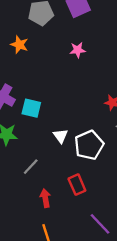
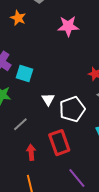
pink star: (78, 50) -> (68, 26), size x1.5
red rectangle: (77, 185) -> (59, 143), size x1.4

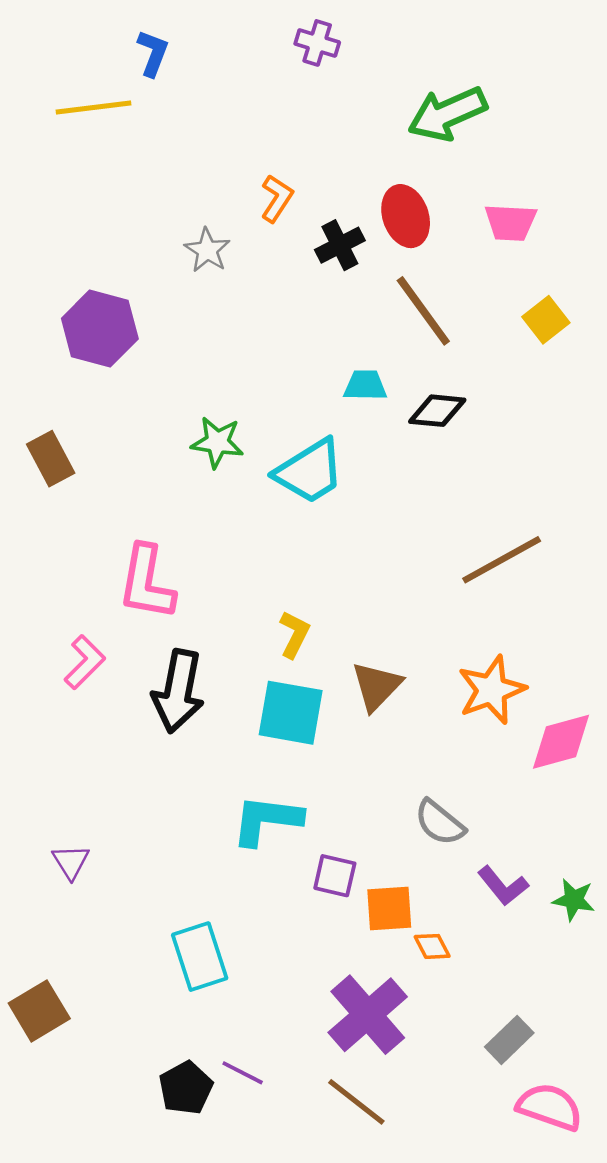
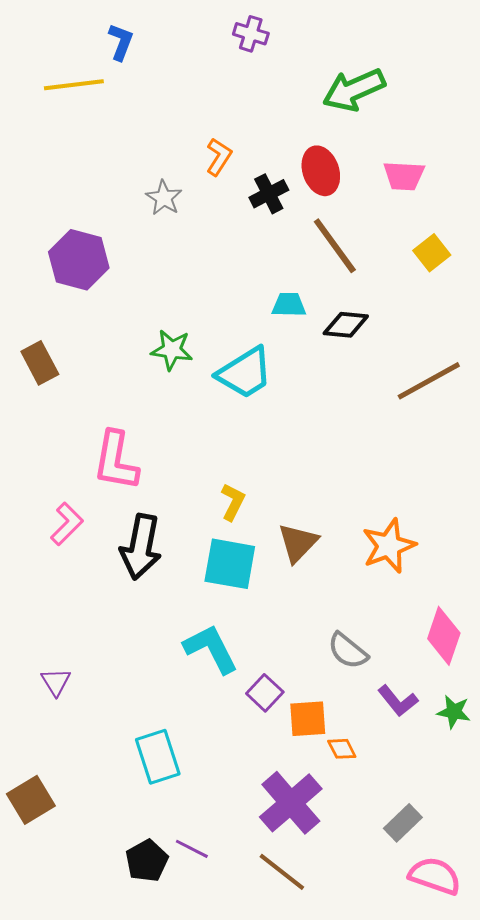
brown line: (502, 560) -> (429, 381), moved
pink diamond: (561, 742) -> (444, 636), moved, turned -56
cyan L-shape: (267, 820) -> (211, 649), turned 56
purple square: (335, 876) -> (265, 693), turned 30

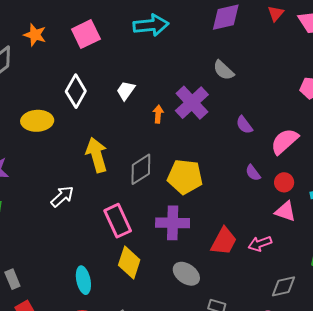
::::::::::
Reproduce each entry precisely, dropping only the pictures.

pink star: (78, 50) -> (68, 26), size x1.5
red rectangle: (77, 185) -> (59, 143), size x1.4

brown line: (502, 560) -> (429, 381), moved
pink diamond: (561, 742) -> (444, 636), moved, turned -56
cyan L-shape: (267, 820) -> (211, 649), turned 56
purple square: (335, 876) -> (265, 693), turned 30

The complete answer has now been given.